> **ABOUT THIS TASK**
Please transcribe, word for word, only the lines from the one containing "brown 1x2 brick [168,57,245,120]" through the last line of the records below, both included, and leave out every picture.

[Colored object listings]
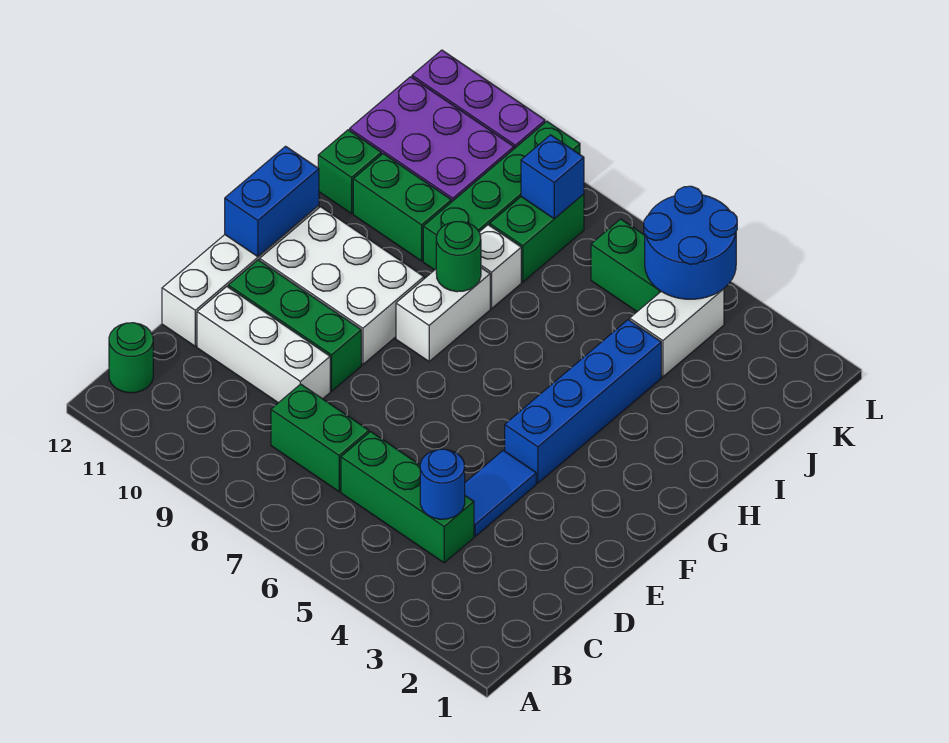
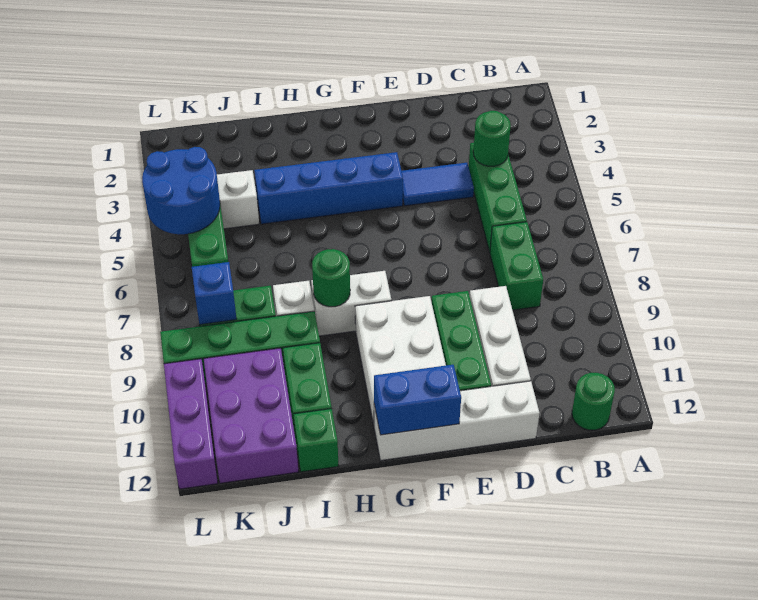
blue 1x1 round brick [420,449,465,519] -> green 1x1 round brick [473,111,511,166]

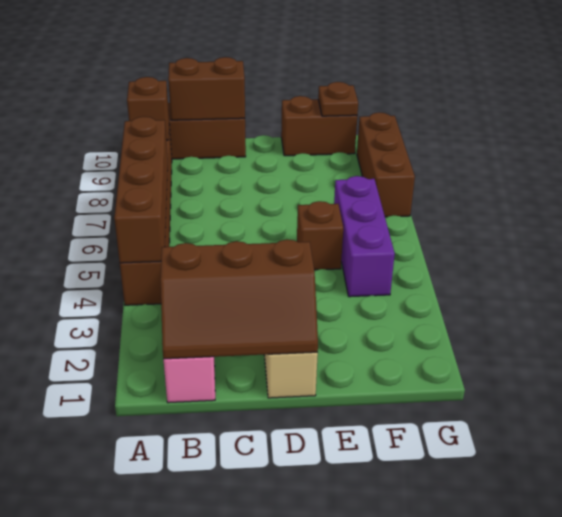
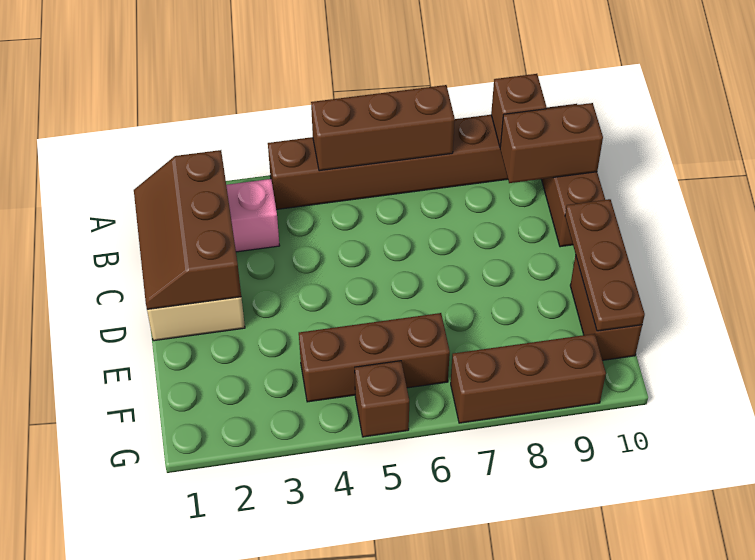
brown 1x4 brick [114,117,168,263] -> brown 1x3 brick [311,85,455,171]
brown 1x2 brick [168,57,245,120] -> brown 1x2 brick turned to [500,103,603,183]
brown 1x1 brick [297,201,343,270] -> brown 1x1 brick moved to [355,361,409,437]
purple 1x3 brick [334,176,395,297] -> brown 1x3 brick [299,313,450,402]
brown 1x1 plate [318,82,358,116] -> brown 1x3 plate [565,199,645,331]

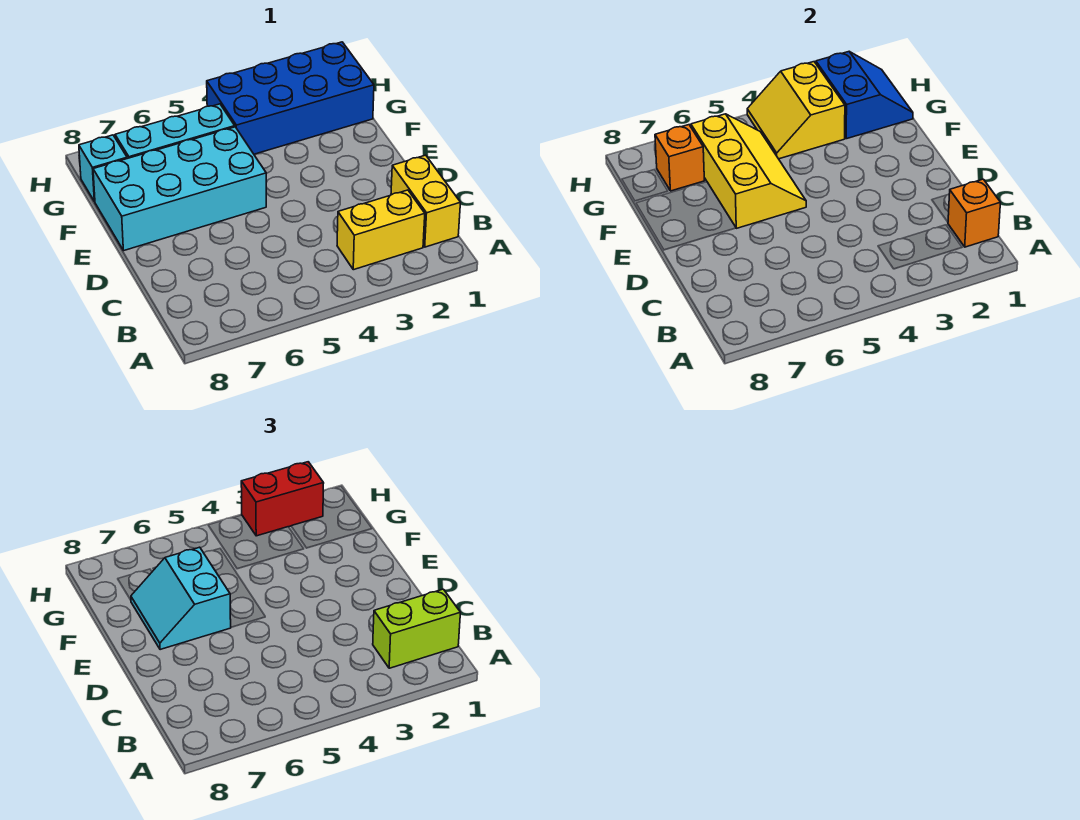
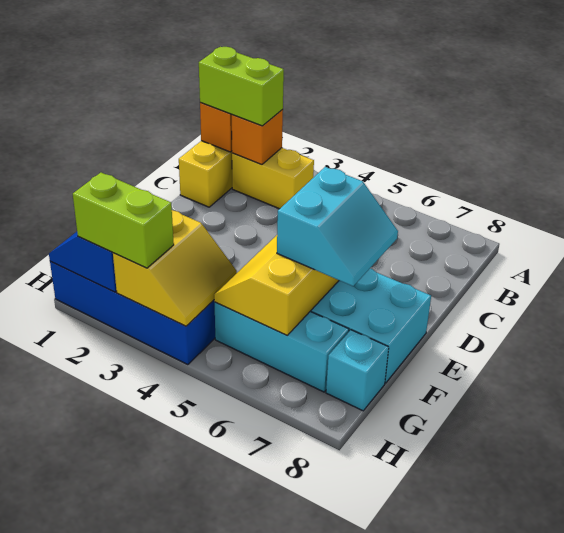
orange 1x1 brick [655,125,704,191] -> orange 1x1 brick moved to [232,109,283,164]
red 1x2 brick [241,462,324,536] -> lime 1x2 brick [73,173,174,268]

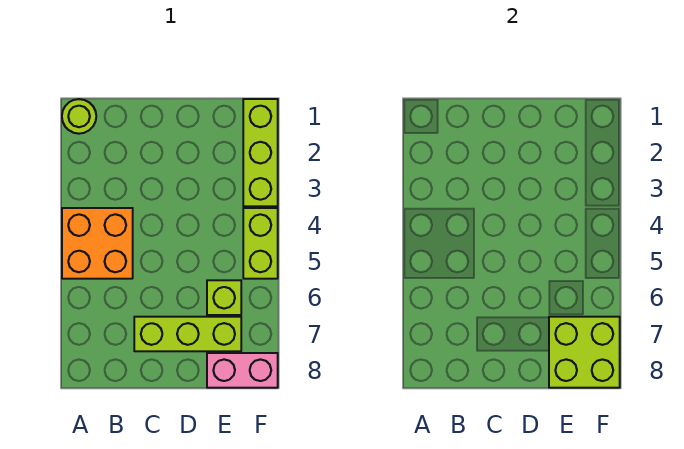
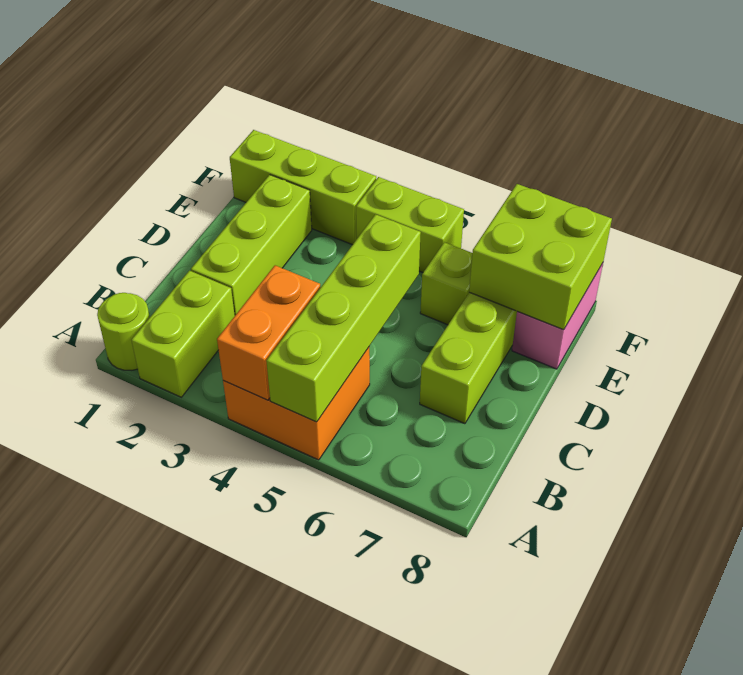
none -> lime 1x2 brick [131,271,235,397]
none -> orange 1x2 brick [217,265,321,400]
none -> lime 1x4 brick [266,214,421,422]
none -> lime 1x3 brick [191,175,312,315]

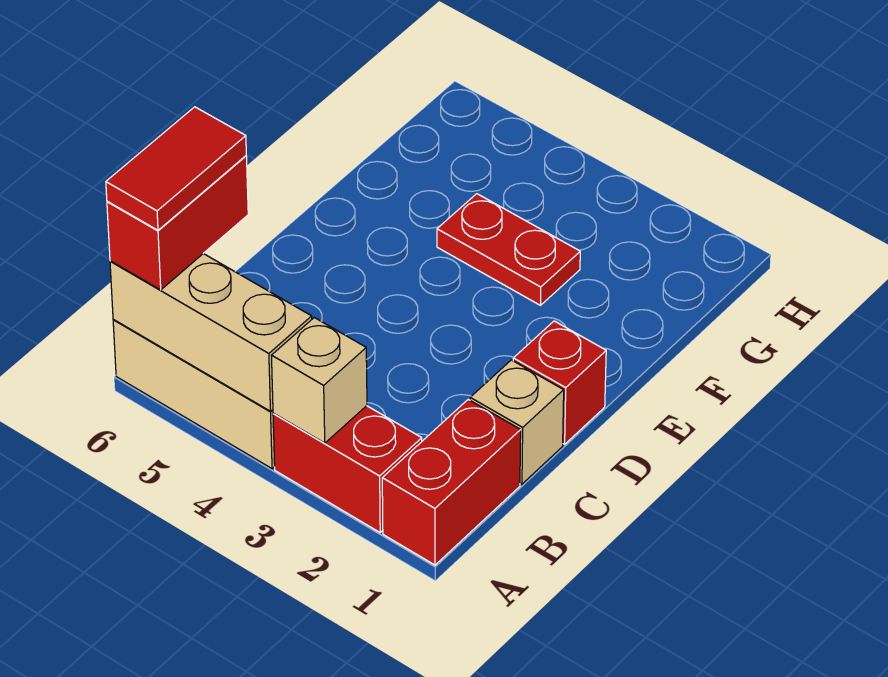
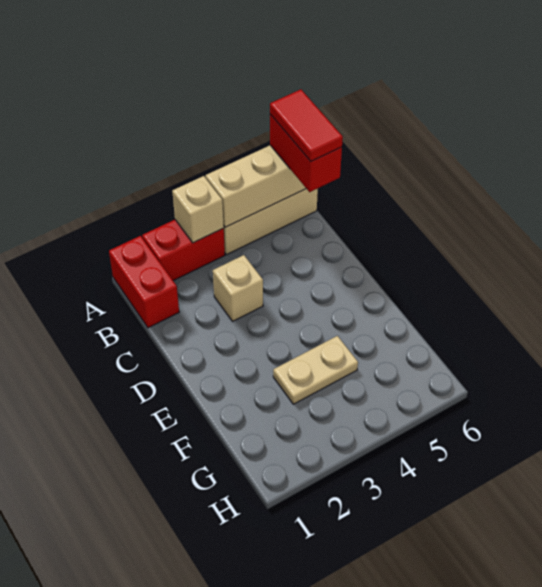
tan 1x1 brick [470,360,564,484] -> tan 1x1 brick moved to [213,255,263,321]
red 1x1 brick [513,321,606,444] -> none
red 1x2 plate [437,194,580,305] -> tan 1x2 plate [273,336,358,404]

> **WRITTEN ANSWER**
brown 1x2 brick [168,57,245,120] -> brown 1x2 brick turned to [500,103,603,183]
brown 1x1 brick [297,201,343,270] -> brown 1x1 brick moved to [355,361,409,437]
purple 1x3 brick [334,176,395,297] -> brown 1x3 brick [299,313,450,402]
brown 1x1 plate [318,82,358,116] -> brown 1x3 plate [565,199,645,331]

orange 1x1 brick [655,125,704,191] -> orange 1x1 brick moved to [232,109,283,164]
red 1x2 brick [241,462,324,536] -> lime 1x2 brick [73,173,174,268]

none -> lime 1x2 brick [131,271,235,397]
none -> orange 1x2 brick [217,265,321,400]
none -> lime 1x4 brick [266,214,421,422]
none -> lime 1x3 brick [191,175,312,315]

tan 1x1 brick [470,360,564,484] -> tan 1x1 brick moved to [213,255,263,321]
red 1x1 brick [513,321,606,444] -> none
red 1x2 plate [437,194,580,305] -> tan 1x2 plate [273,336,358,404]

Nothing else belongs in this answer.